Dataset entries:
:::::
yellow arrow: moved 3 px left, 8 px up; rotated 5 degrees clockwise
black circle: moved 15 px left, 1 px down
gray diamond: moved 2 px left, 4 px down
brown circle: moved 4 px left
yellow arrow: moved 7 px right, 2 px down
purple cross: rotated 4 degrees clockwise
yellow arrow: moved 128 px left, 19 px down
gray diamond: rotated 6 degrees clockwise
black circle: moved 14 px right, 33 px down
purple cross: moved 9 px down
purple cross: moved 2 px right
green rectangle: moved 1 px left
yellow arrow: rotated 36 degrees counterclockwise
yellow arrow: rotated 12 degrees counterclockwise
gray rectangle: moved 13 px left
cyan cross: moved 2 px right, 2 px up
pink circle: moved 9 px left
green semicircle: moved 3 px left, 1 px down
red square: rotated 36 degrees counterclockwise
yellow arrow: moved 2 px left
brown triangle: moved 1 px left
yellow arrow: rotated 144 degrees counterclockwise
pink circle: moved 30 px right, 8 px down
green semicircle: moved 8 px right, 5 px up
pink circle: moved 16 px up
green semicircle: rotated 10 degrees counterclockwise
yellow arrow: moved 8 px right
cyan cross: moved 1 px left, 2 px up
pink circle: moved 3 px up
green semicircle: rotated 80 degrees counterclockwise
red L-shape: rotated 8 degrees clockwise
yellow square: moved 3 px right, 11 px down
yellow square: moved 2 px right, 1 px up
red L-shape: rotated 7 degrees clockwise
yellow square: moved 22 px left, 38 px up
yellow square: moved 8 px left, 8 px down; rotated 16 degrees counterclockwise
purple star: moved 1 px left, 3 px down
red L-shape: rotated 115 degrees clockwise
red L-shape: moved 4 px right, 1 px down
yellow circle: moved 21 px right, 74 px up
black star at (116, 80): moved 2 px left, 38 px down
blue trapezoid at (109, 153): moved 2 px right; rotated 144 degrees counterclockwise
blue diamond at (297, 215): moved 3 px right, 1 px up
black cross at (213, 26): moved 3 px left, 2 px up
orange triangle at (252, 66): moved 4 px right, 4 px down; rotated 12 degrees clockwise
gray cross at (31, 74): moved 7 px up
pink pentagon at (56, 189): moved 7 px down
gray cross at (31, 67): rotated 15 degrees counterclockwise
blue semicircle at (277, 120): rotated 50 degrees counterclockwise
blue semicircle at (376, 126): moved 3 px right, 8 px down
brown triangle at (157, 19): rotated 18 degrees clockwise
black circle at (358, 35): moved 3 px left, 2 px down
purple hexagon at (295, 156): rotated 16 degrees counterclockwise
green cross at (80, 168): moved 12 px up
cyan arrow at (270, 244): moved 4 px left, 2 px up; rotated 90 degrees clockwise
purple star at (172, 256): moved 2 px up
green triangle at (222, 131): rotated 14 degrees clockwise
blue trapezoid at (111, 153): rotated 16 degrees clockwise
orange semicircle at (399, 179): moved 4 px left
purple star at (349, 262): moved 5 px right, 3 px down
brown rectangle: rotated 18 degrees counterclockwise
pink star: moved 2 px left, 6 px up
:::::
Aim of the task:
Output every line of the records as a JSON list of strings, one string per line and no entries for blank lines.

Answer to this exercise:
[
  "yellow arrow: moved 3 px left, 8 px up; rotated 5 degrees clockwise",
  "black circle: moved 15 px left, 1 px down",
  "gray diamond: moved 2 px left, 4 px down",
  "brown circle: moved 4 px left",
  "yellow arrow: moved 7 px right, 2 px down",
  "purple cross: rotated 4 degrees clockwise",
  "yellow arrow: moved 128 px left, 19 px down",
  "gray diamond: rotated 6 degrees clockwise",
  "black circle: moved 14 px right, 33 px down",
  "purple cross: moved 9 px down",
  "purple cross: moved 2 px right",
  "green rectangle: moved 1 px left",
  "yellow arrow: rotated 36 degrees counterclockwise",
  "yellow arrow: rotated 12 degrees counterclockwise",
  "gray rectangle: moved 13 px left",
  "cyan cross: moved 2 px right, 2 px up",
  "pink circle: moved 9 px left",
  "green semicircle: moved 3 px left, 1 px down",
  "red square: rotated 36 degrees counterclockwise",
  "yellow arrow: moved 2 px left",
  "brown triangle: moved 1 px left",
  "yellow arrow: rotated 144 degrees counterclockwise",
  "pink circle: moved 30 px right, 8 px down",
  "green semicircle: moved 8 px right, 5 px up",
  "pink circle: moved 16 px up",
  "green semicircle: rotated 10 degrees counterclockwise",
  "yellow arrow: moved 8 px right",
  "cyan cross: moved 1 px left, 2 px up",
  "pink circle: moved 3 px up",
  "green semicircle: rotated 80 degrees counterclockwise",
  "red L-shape: rotated 8 degrees clockwise",
  "yellow square: moved 3 px right, 11 px down",
  "yellow square: moved 2 px right, 1 px up",
  "red L-shape: rotated 7 degrees clockwise",
  "yellow square: moved 22 px left, 38 px up",
  "yellow square: moved 8 px left, 8 px down; rotated 16 degrees counterclockwise",
  "purple star: moved 1 px left, 3 px down",
  "red L-shape: rotated 115 degrees clockwise",
  "red L-shape: moved 4 px right, 1 px down",
  "yellow circle: moved 21 px right, 74 px up",
  "black star at (116, 80): moved 2 px left, 38 px down",
  "blue trapezoid at (109, 153): moved 2 px right; rotated 144 degrees counterclockwise",
  "blue diamond at (297, 215): moved 3 px right, 1 px up",
  "black cross at (213, 26): moved 3 px left, 2 px up",
  "orange triangle at (252, 66): moved 4 px right, 4 px down; rotated 12 degrees clockwise",
  "gray cross at (31, 74): moved 7 px up",
  "pink pentagon at (56, 189): moved 7 px down",
  "gray cross at (31, 67): rotated 15 degrees counterclockwise",
  "blue semicircle at (277, 120): rotated 50 degrees counterclockwise",
  "blue semicircle at (376, 126): moved 3 px right, 8 px down",
  "brown triangle at (157, 19): rotated 18 degrees clockwise",
  "black circle at (358, 35): moved 3 px left, 2 px down",
  "purple hexagon at (295, 156): rotated 16 degrees counterclockwise",
  "green cross at (80, 168): moved 12 px up",
  "cyan arrow at (270, 244): moved 4 px left, 2 px up; rotated 90 degrees clockwise",
  "purple star at (172, 256): moved 2 px up",
  "green triangle at (222, 131): rotated 14 degrees clockwise",
  "blue trapezoid at (111, 153): rotated 16 degrees clockwise",
  "orange semicircle at (399, 179): moved 4 px left",
  "purple star at (349, 262): moved 5 px right, 3 px down",
  "brown rectangle: rotated 18 degrees counterclockwise",
  "pink star: moved 2 px left, 6 px up"
]